§ Work item
Scan each line of the entries below for the word "cake" and count the ones where it appears. The answer is that number alone.

═══ Data to examine ═══

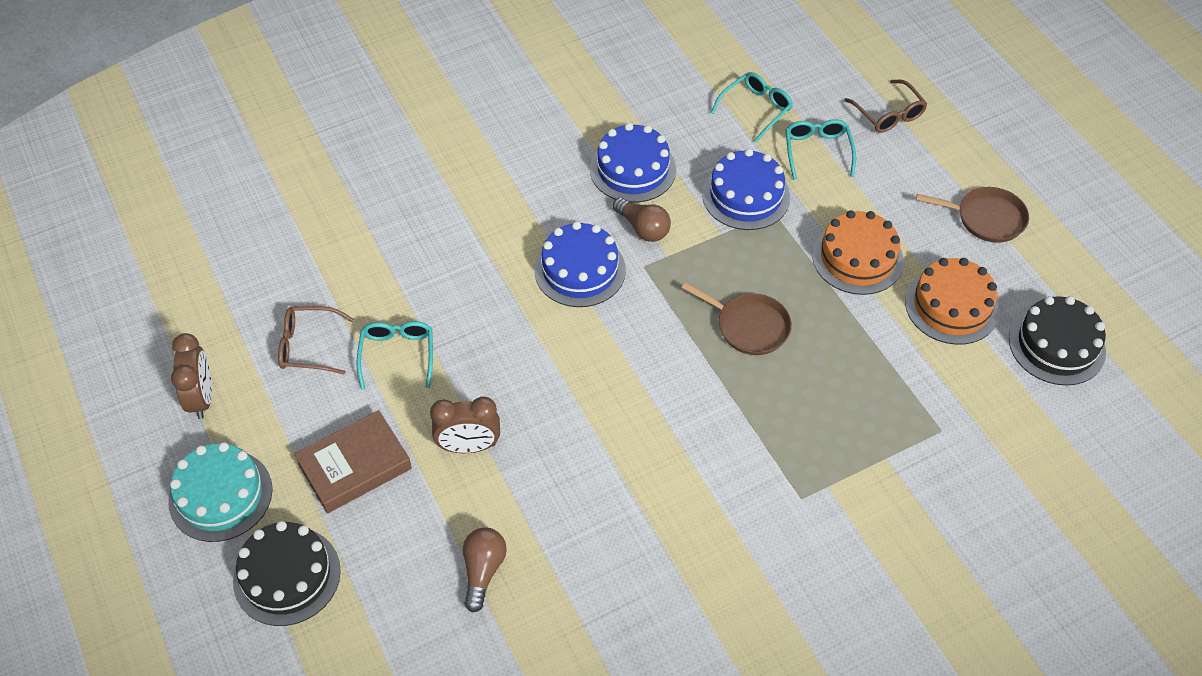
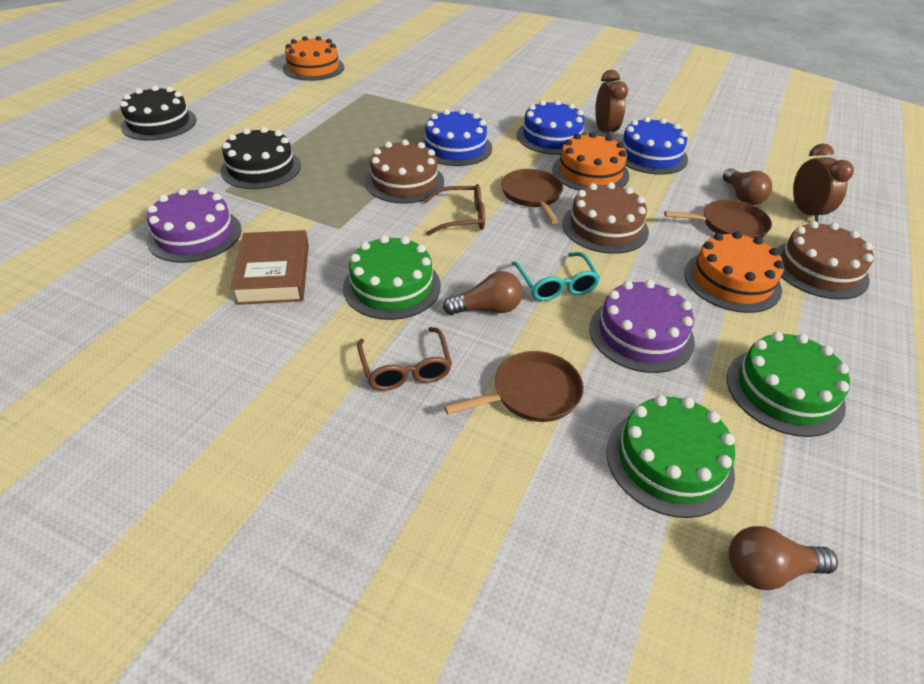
brown cake: 0 -> 3
brown light bulb: 2 -> 3
brown pan: 2 -> 3
green cake: 0 -> 3
orange cake: 2 -> 3
purple cake: 0 -> 2
turquoise cake: 1 -> 0
turquoise glasses: 3 -> 1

═══

§ The answer
5